» **Prompt**
Restate each entry exactly, without pictures.

Object change listings:
= = = = =

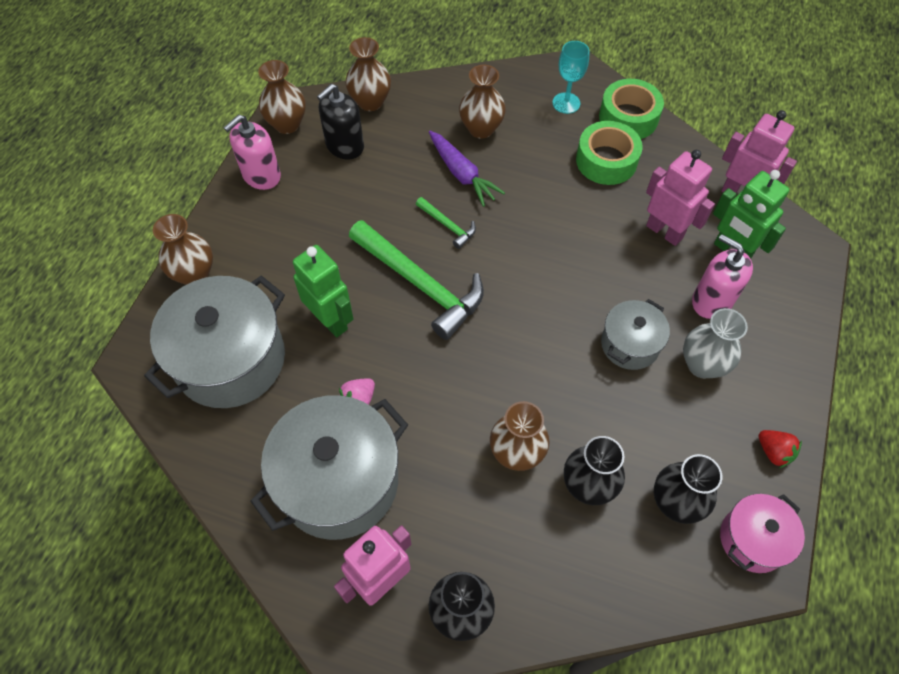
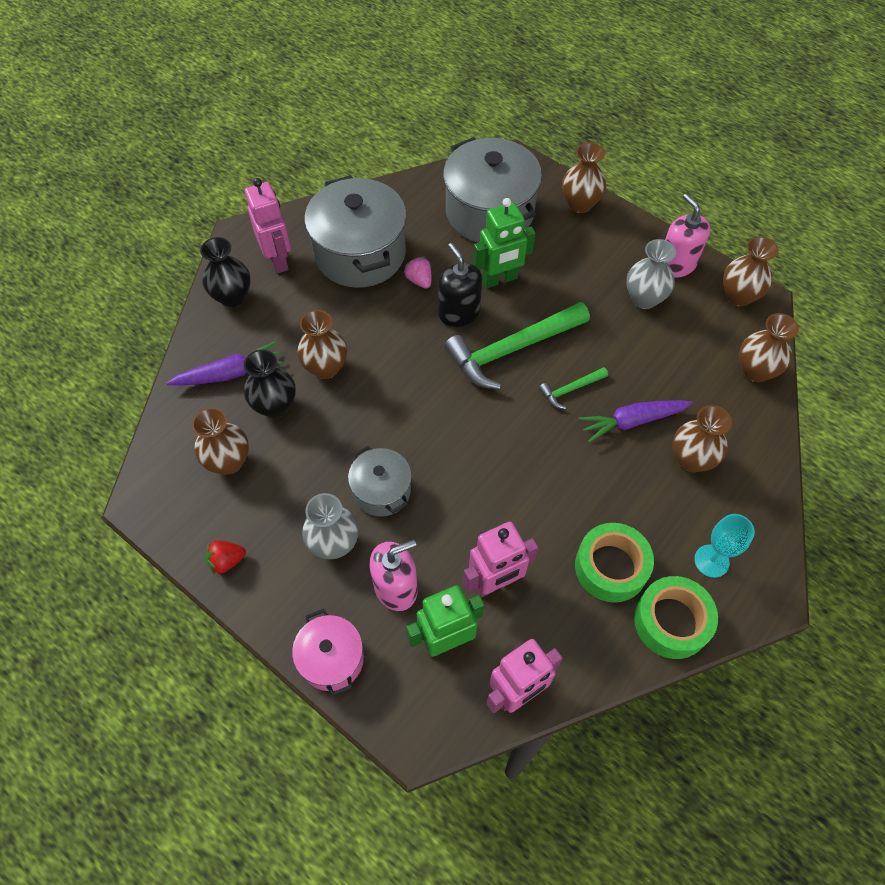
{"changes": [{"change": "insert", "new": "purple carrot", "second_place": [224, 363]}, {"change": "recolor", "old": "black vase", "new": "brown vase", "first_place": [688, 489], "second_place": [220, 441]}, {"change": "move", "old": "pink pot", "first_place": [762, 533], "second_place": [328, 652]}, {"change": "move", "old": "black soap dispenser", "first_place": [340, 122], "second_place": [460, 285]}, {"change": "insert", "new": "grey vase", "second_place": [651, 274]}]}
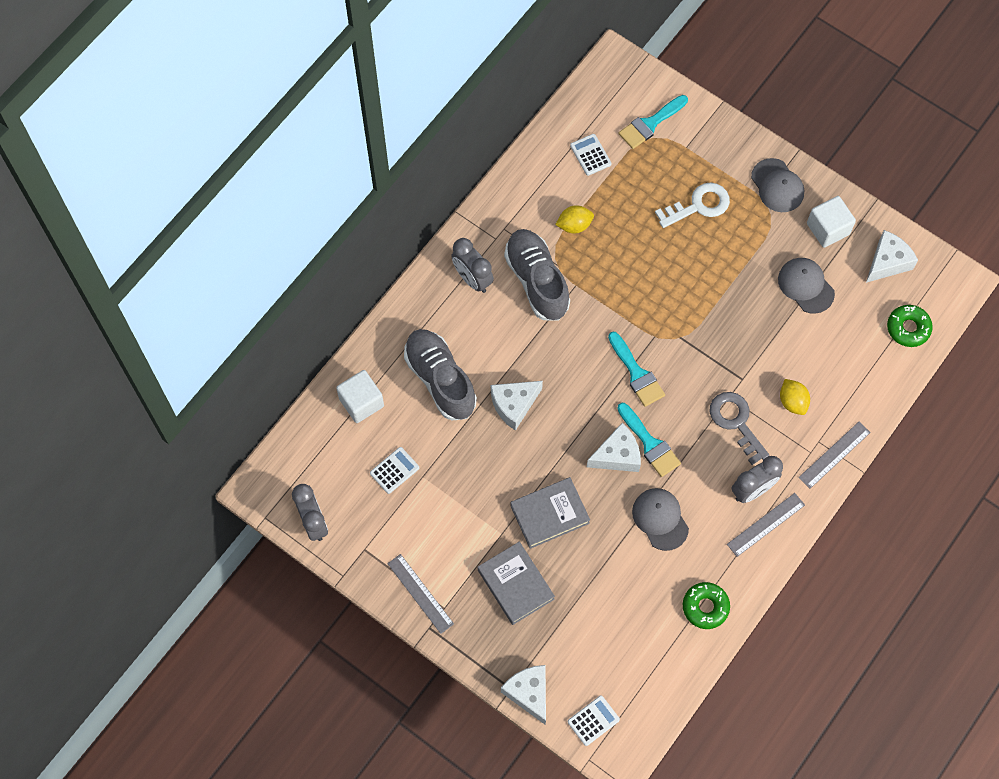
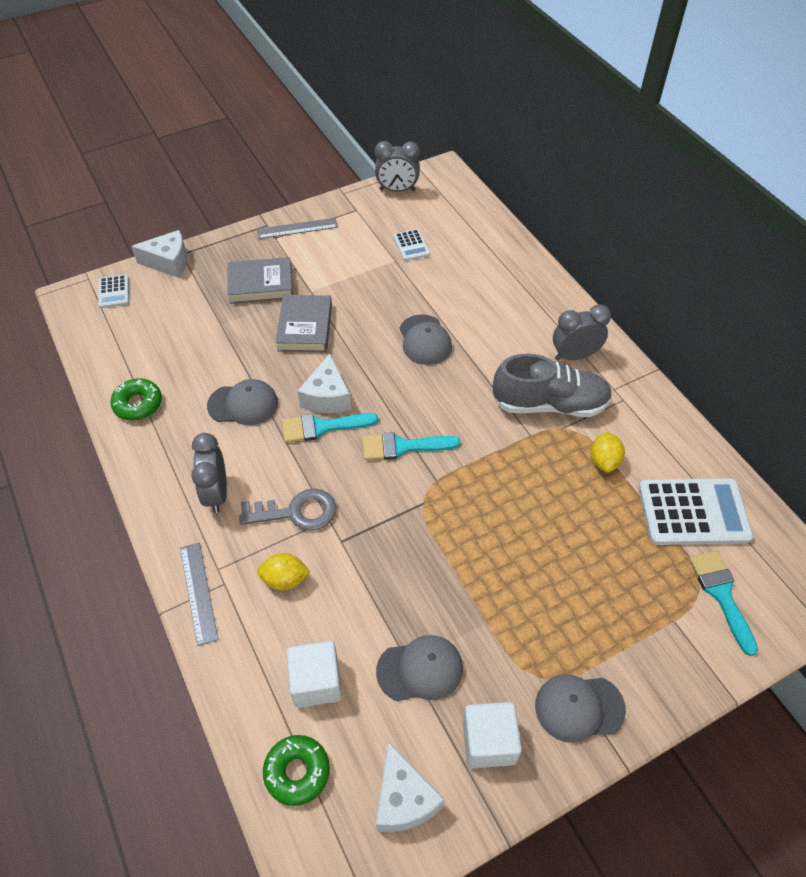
{"changes": [{"change": "move", "old": "white cube", "first_place": [360, 396], "second_place": [314, 674]}, {"change": "replace", "old": "white cheese", "new": "grey cap", "first_place": [517, 406], "second_place": [426, 339]}, {"change": "resize", "old": "white calculator", "first_place": [590, 155], "second_place": [695, 511], "factor": 2.0}, {"change": "delete", "old": "grey shoe", "first_place": [440, 375]}, {"change": "delete", "old": "white key", "first_place": [692, 205]}, {"change": "delete", "old": "grey ruler", "first_place": [766, 525]}]}
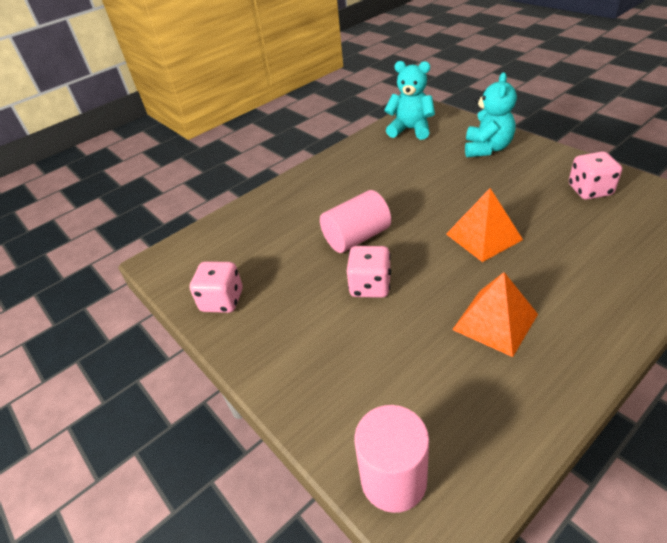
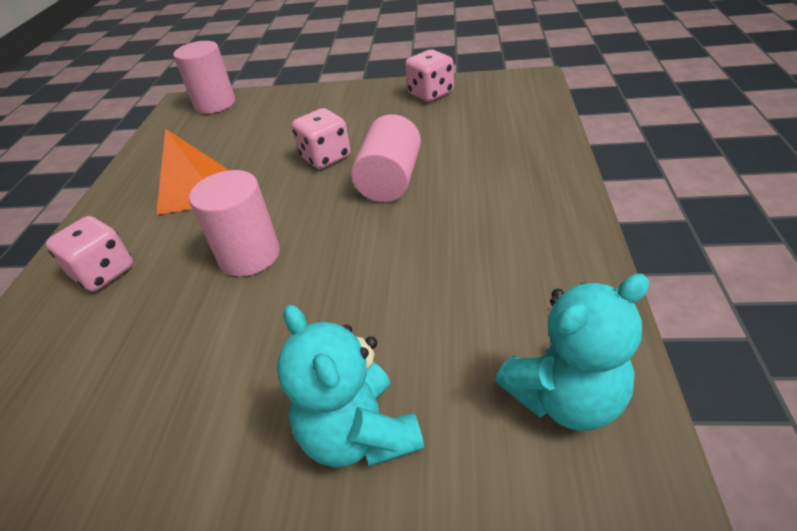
{"changes": [{"change": "move", "old": "pink dice", "first_place": [595, 175], "second_place": [89, 254]}, {"change": "replace", "old": "orange pyramid", "new": "pink cylinder", "first_place": [484, 225], "second_place": [234, 223]}]}
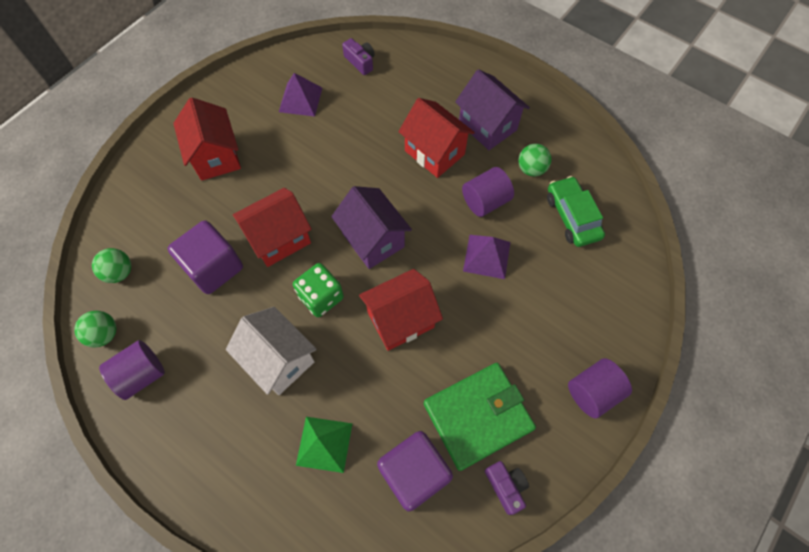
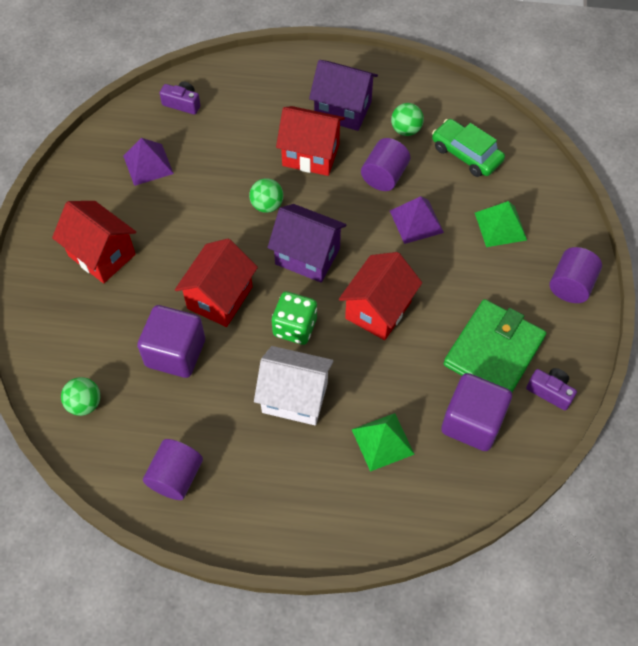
{"changes": [{"change": "move", "old": "green ball", "first_place": [95, 329], "second_place": [266, 195]}, {"change": "insert", "new": "green pyramid", "second_place": [501, 224]}]}
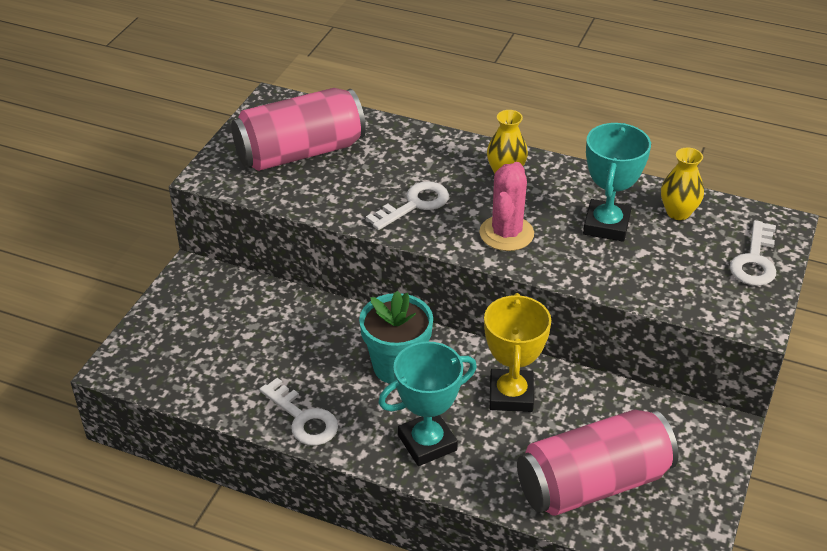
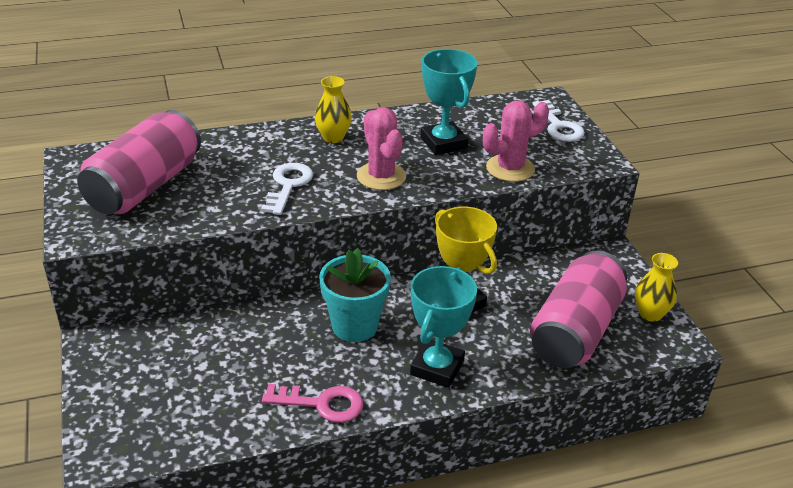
{"changes": [{"change": "recolor", "old": "white key", "new": "pink key", "first_place": [298, 412], "second_place": [313, 403]}, {"change": "insert", "new": "pink cactus", "second_place": [516, 141]}, {"change": "move", "old": "yellow vase", "first_place": [682, 184], "second_place": [656, 287]}]}
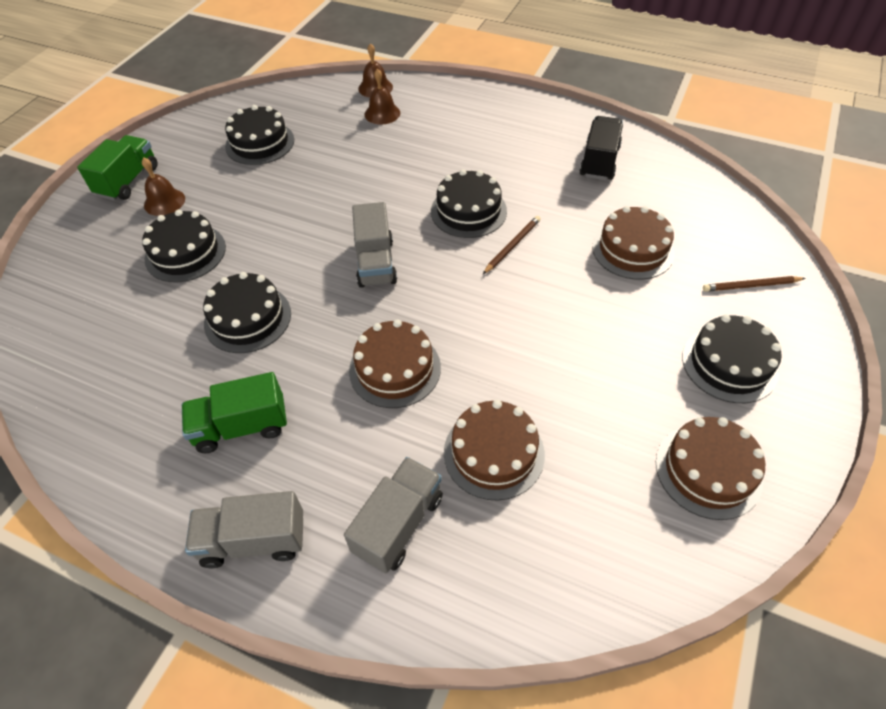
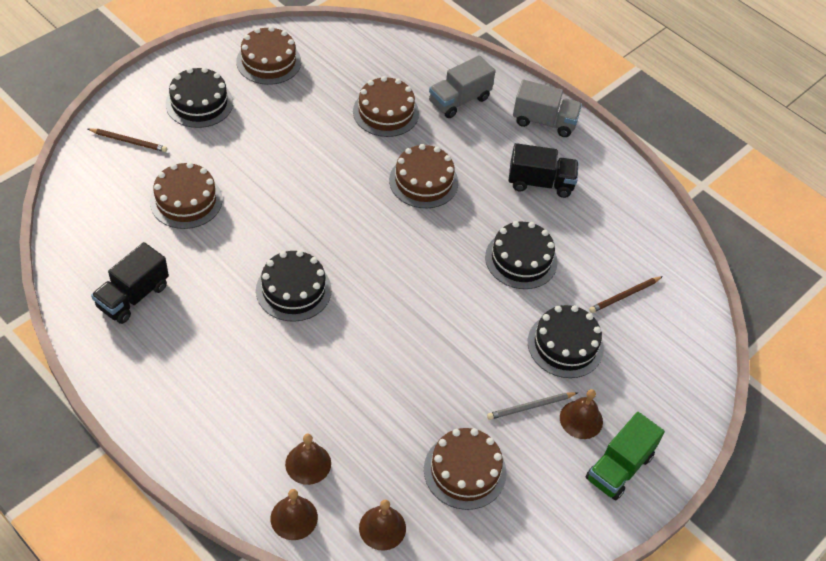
{"changes": [{"change": "insert", "new": "brown bell", "second_place": [382, 525]}, {"change": "recolor", "old": "black cake", "new": "brown cake", "first_place": [259, 135], "second_place": [465, 469]}, {"change": "insert", "new": "grey pencil", "second_place": [532, 406]}, {"change": "recolor", "old": "green truck", "new": "black truck", "first_place": [234, 412], "second_place": [544, 170]}, {"change": "move", "old": "brown pencil", "first_place": [512, 245], "second_place": [626, 294]}, {"change": "delete", "old": "grey truck", "first_place": [374, 245]}]}
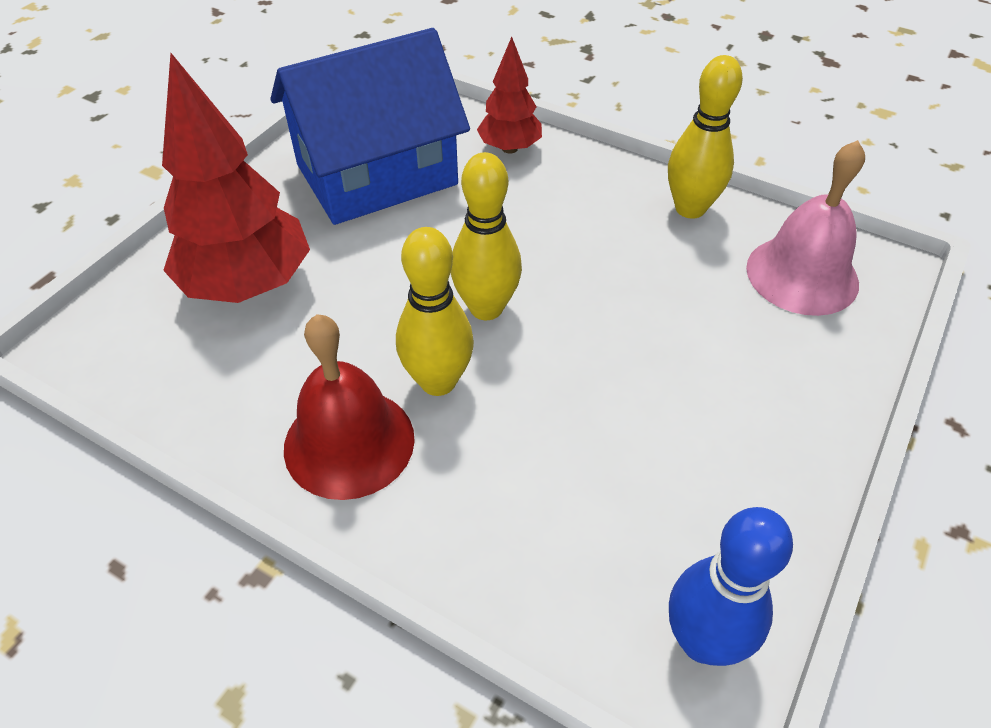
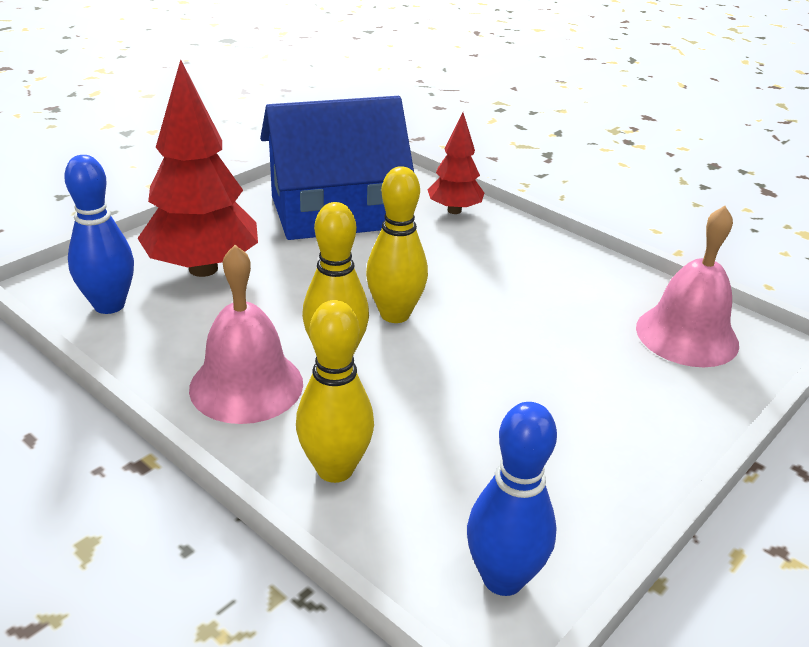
{"changes": [{"change": "insert", "new": "blue bowling pin", "second_place": [99, 234]}, {"change": "recolor", "old": "red bell", "new": "pink bell", "first_place": [349, 407], "second_place": [246, 334]}, {"change": "move", "old": "yellow bowling pin", "first_place": [705, 137], "second_place": [335, 391]}]}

= = = = =

» **Finished task**
{"changes": [{"change": "insert", "new": "purple carrot", "second_place": [224, 363]}, {"change": "recolor", "old": "black vase", "new": "brown vase", "first_place": [688, 489], "second_place": [220, 441]}, {"change": "move", "old": "pink pot", "first_place": [762, 533], "second_place": [328, 652]}, {"change": "move", "old": "black soap dispenser", "first_place": [340, 122], "second_place": [460, 285]}, {"change": "insert", "new": "grey vase", "second_place": [651, 274]}]}
{"changes": [{"change": "move", "old": "white cube", "first_place": [360, 396], "second_place": [314, 674]}, {"change": "replace", "old": "white cheese", "new": "grey cap", "first_place": [517, 406], "second_place": [426, 339]}, {"change": "resize", "old": "white calculator", "first_place": [590, 155], "second_place": [695, 511], "factor": 2.0}, {"change": "delete", "old": "grey shoe", "first_place": [440, 375]}, {"change": "delete", "old": "white key", "first_place": [692, 205]}, {"change": "delete", "old": "grey ruler", "first_place": [766, 525]}]}
{"changes": [{"change": "move", "old": "pink dice", "first_place": [595, 175], "second_place": [89, 254]}, {"change": "replace", "old": "orange pyramid", "new": "pink cylinder", "first_place": [484, 225], "second_place": [234, 223]}]}
{"changes": [{"change": "move", "old": "green ball", "first_place": [95, 329], "second_place": [266, 195]}, {"change": "insert", "new": "green pyramid", "second_place": [501, 224]}]}
{"changes": [{"change": "recolor", "old": "white key", "new": "pink key", "first_place": [298, 412], "second_place": [313, 403]}, {"change": "insert", "new": "pink cactus", "second_place": [516, 141]}, {"change": "move", "old": "yellow vase", "first_place": [682, 184], "second_place": [656, 287]}]}
{"changes": [{"change": "insert", "new": "brown bell", "second_place": [382, 525]}, {"change": "recolor", "old": "black cake", "new": "brown cake", "first_place": [259, 135], "second_place": [465, 469]}, {"change": "insert", "new": "grey pencil", "second_place": [532, 406]}, {"change": "recolor", "old": "green truck", "new": "black truck", "first_place": [234, 412], "second_place": [544, 170]}, {"change": "move", "old": "brown pencil", "first_place": [512, 245], "second_place": [626, 294]}, {"change": "delete", "old": "grey truck", "first_place": [374, 245]}]}
{"changes": [{"change": "insert", "new": "blue bowling pin", "second_place": [99, 234]}, {"change": "recolor", "old": "red bell", "new": "pink bell", "first_place": [349, 407], "second_place": [246, 334]}, {"change": "move", "old": "yellow bowling pin", "first_place": [705, 137], "second_place": [335, 391]}]}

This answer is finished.